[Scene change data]

^^^^^^^^^^^^^^^^

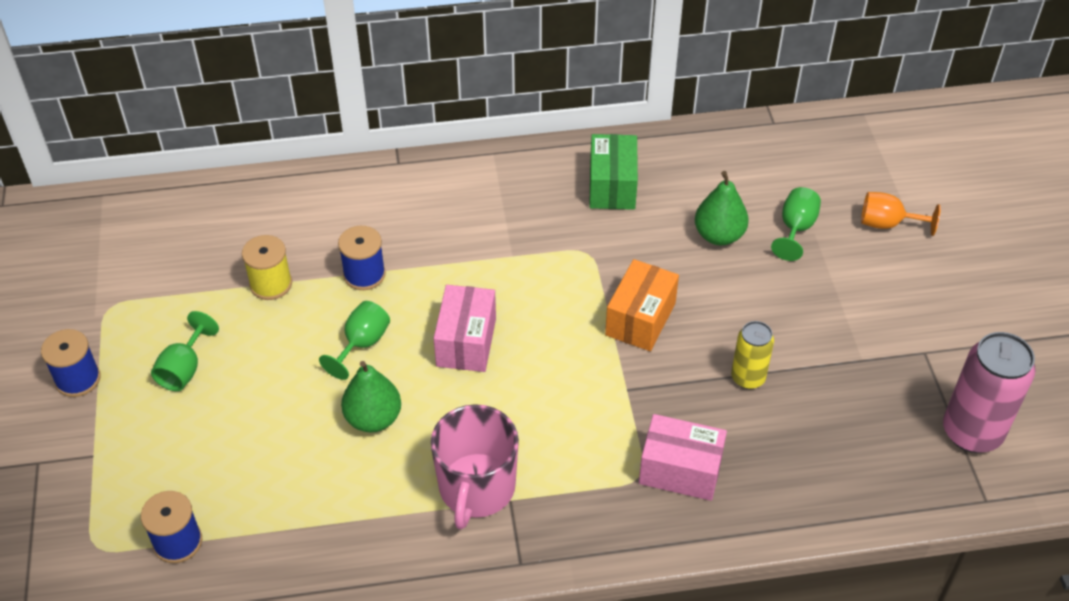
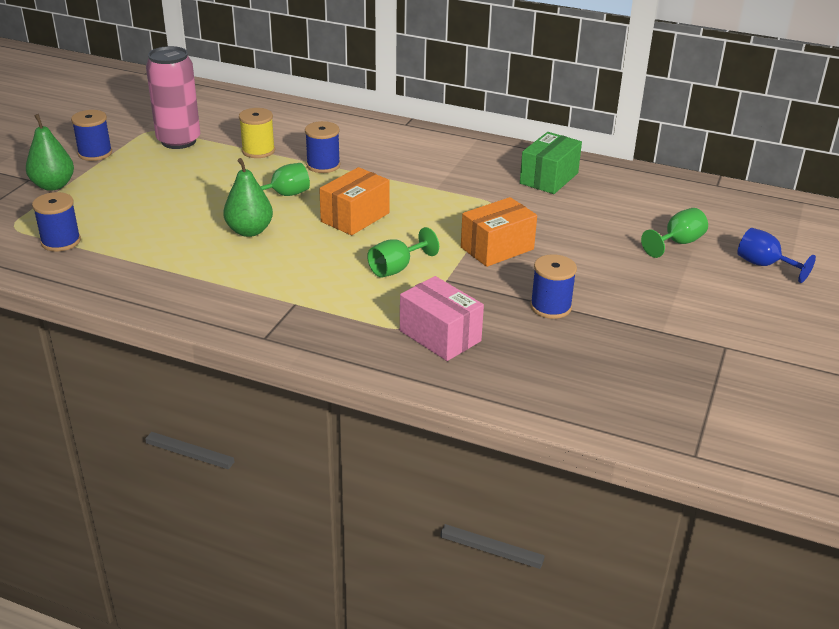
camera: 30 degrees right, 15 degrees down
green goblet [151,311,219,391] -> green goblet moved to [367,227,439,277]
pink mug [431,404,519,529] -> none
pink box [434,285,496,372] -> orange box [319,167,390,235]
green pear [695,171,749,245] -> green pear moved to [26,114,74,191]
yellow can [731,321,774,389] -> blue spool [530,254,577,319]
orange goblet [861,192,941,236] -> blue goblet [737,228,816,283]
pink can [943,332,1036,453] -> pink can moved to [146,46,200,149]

^^^^^^^^^^^^^^^^

# Work task:
Return each line of the records above in which the word "pink" occurs.

# Exercise response:
pink mug [431,404,519,529] -> none
pink box [434,285,496,372] -> orange box [319,167,390,235]
pink can [943,332,1036,453] -> pink can moved to [146,46,200,149]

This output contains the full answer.